_EXERCISE:_
The answer should be each line of the records that contains the word "none"; please copy them all.

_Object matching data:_
□ □ □ □

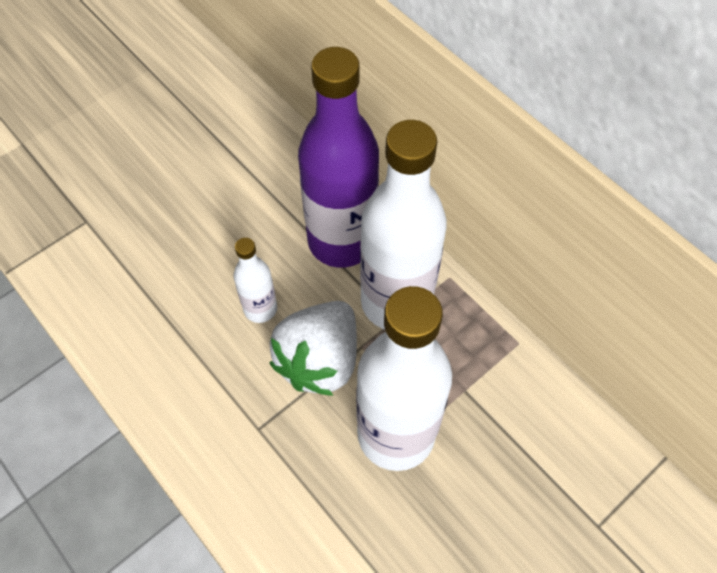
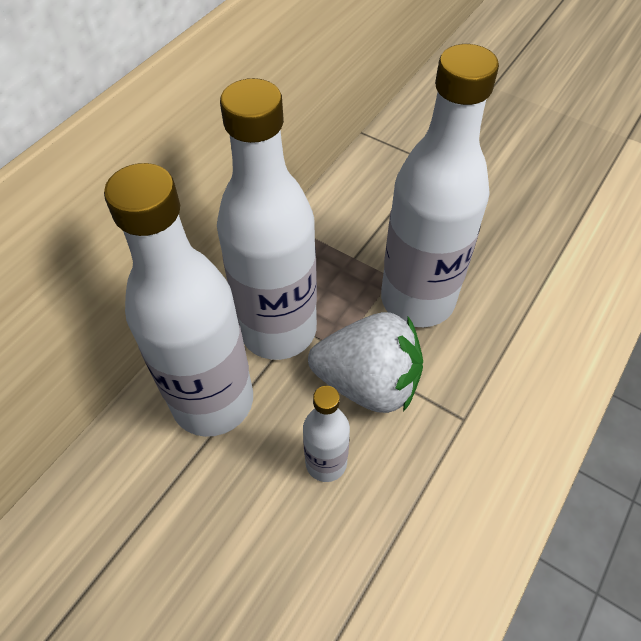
camera: 105 degrees left, 5 degrees down
purple bottle [298,47,379,268] -> white bottle [104,163,253,437]

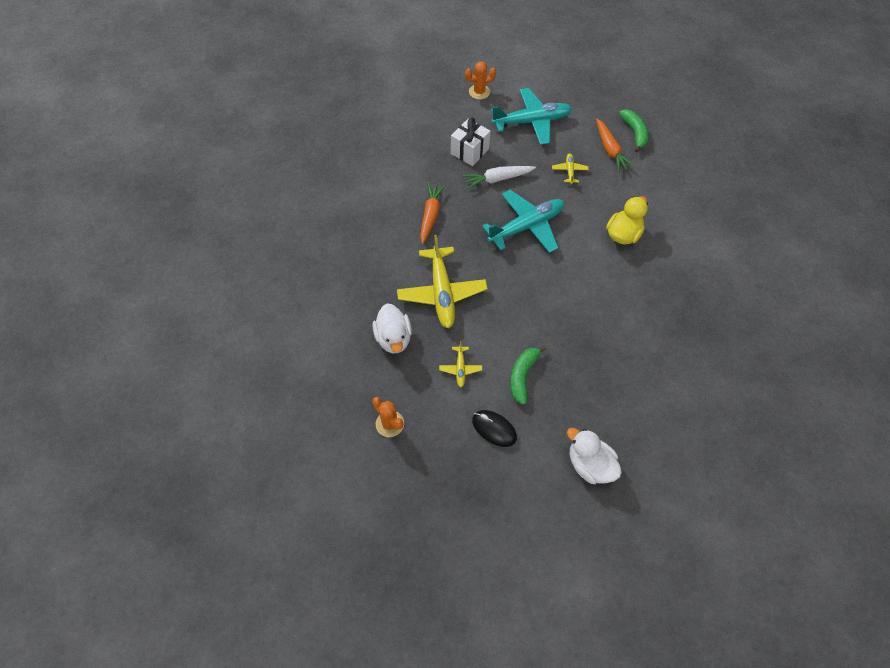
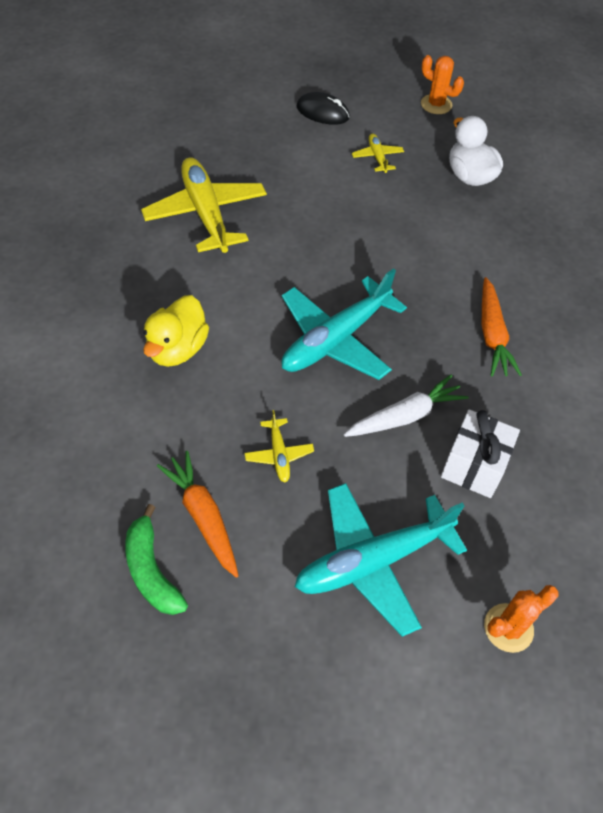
camera: 165 degrees right, 5 degrees down
yellow plane [397,235,488,329] -> yellow plane moved to [141,157,267,253]
green banana [510,345,547,405] -> none
white duck [567,428,622,484] -> none

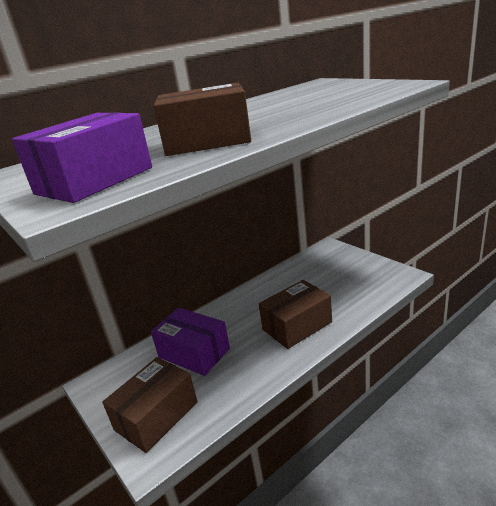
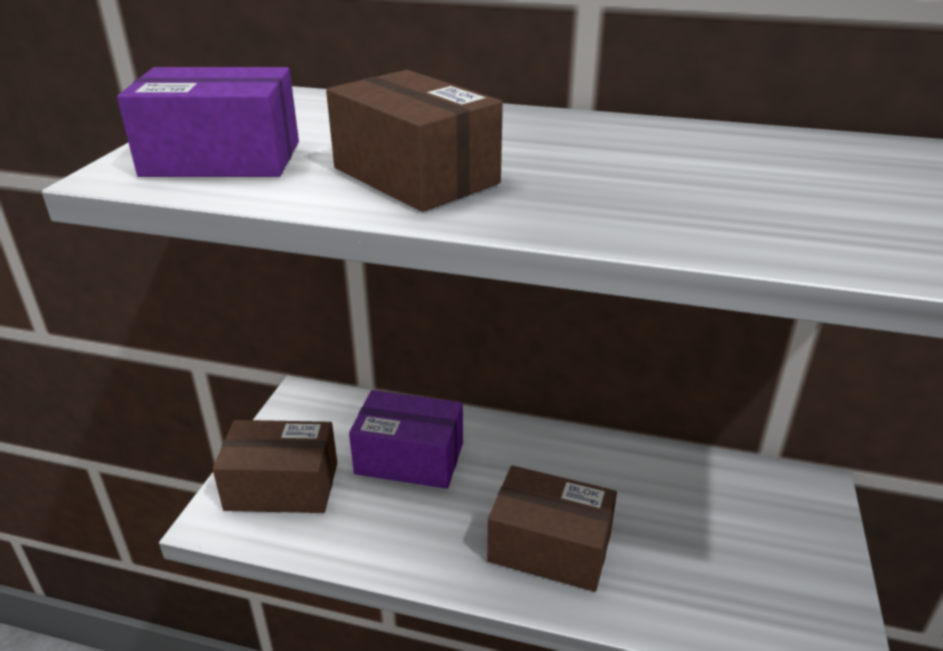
camera: 50 degrees right, 5 degrees up
purple box [151,308,230,376] -> purple box turned 75 degrees counterclockwise [349,390,463,489]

□ □ □ □

_SOLUTION TO THIS TASK:_
green banana [510,345,547,405] -> none
white duck [567,428,622,484] -> none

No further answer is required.